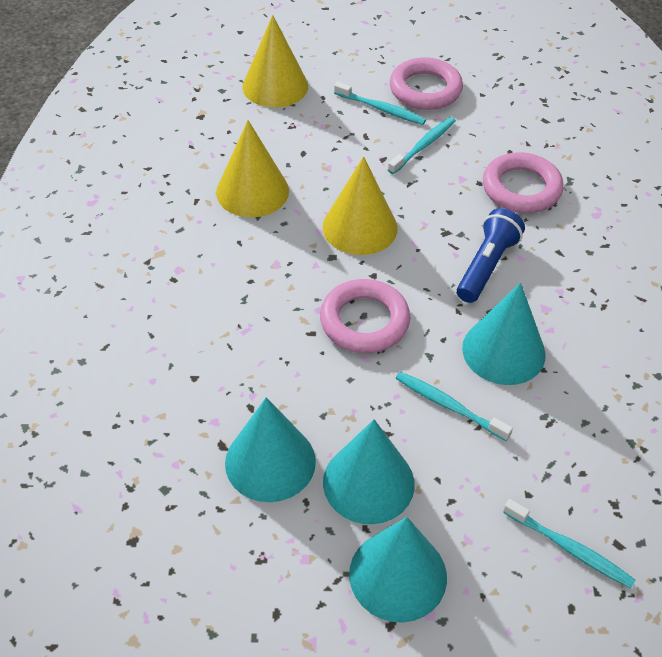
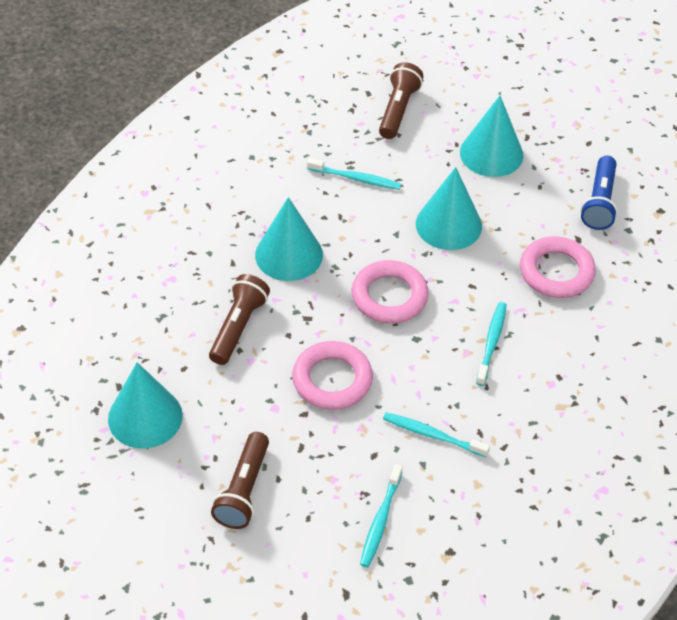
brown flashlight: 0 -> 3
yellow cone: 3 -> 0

...

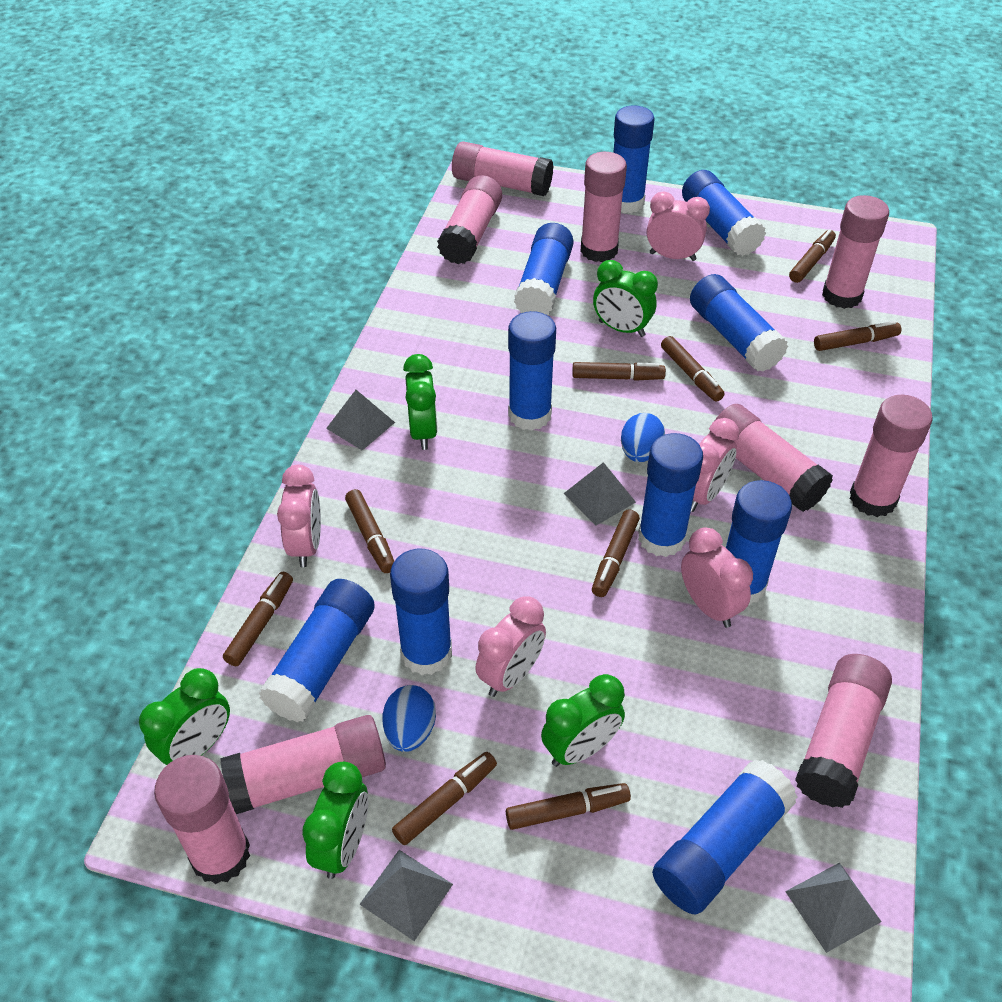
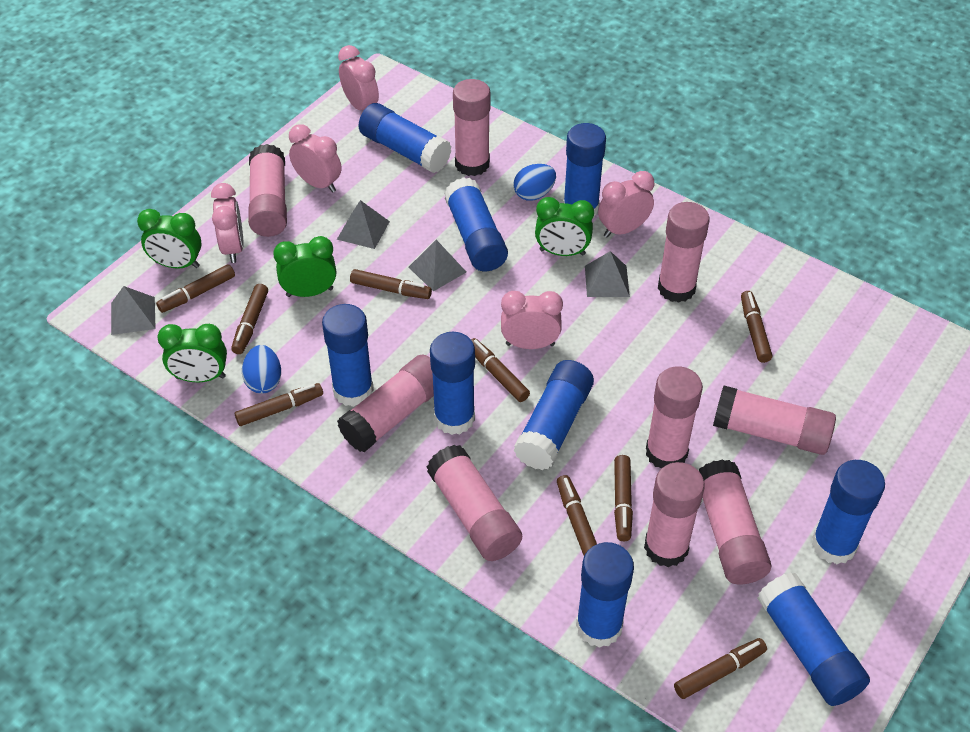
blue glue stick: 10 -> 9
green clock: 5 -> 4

---

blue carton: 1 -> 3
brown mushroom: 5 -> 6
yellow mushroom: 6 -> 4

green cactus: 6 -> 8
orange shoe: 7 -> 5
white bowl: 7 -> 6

# WORK ITEM
The answer is each line from the entries above in which the word "mushroom" occurs.

# RESPONSE TO THE EXERCISE
brown mushroom: 5 -> 6
yellow mushroom: 6 -> 4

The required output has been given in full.